[TASK] An exact copy of the data is needed, but without any of its images.

[THE DATA]
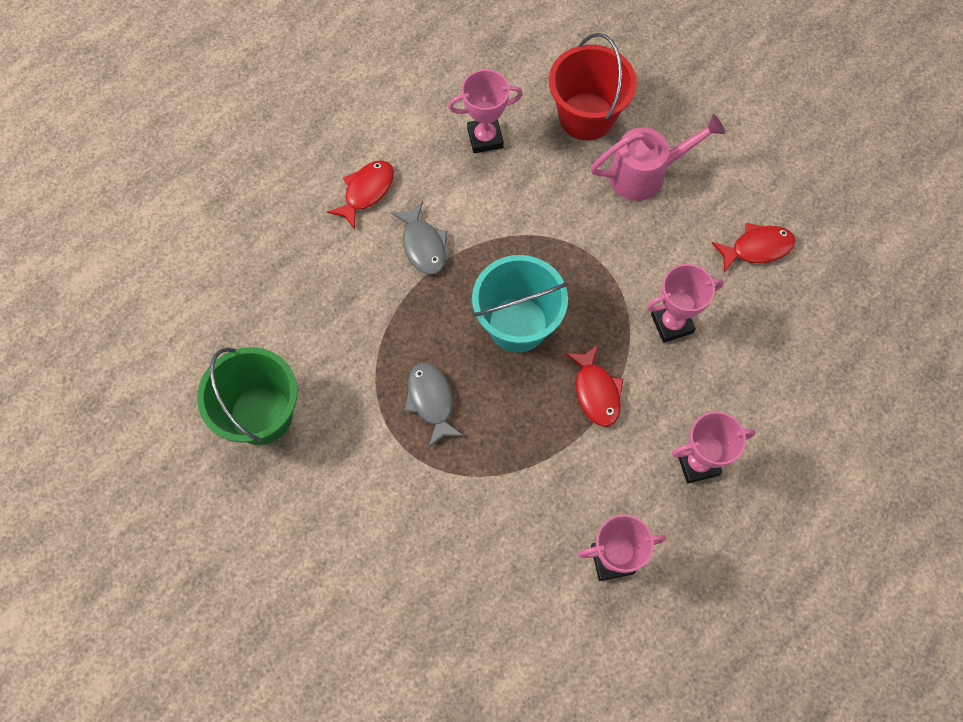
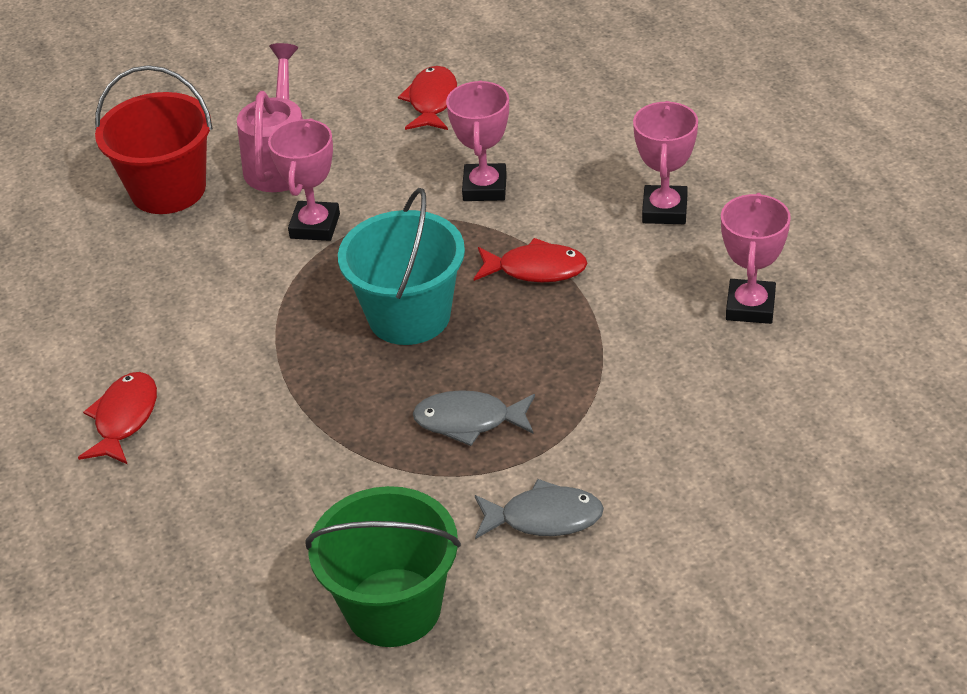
camera: 65 degrees left, 25 degrees down
(366, 192) = (124, 419): red fish -> red fish turned 45 degrees clockwise
(423, 245) = (243, 379): grey fish -> grey fish (544, 518)
(485, 138) = (130, 285): pink trophy -> pink trophy (315, 226)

[SOLUTION FOR THIS EXERCISE]
camera: 65 degrees left, 25 degrees down
(366, 192) = (124, 419): red fish -> red fish turned 45 degrees clockwise
(423, 245) = (243, 379): grey fish -> grey fish (544, 518)
(485, 138) = (130, 285): pink trophy -> pink trophy (315, 226)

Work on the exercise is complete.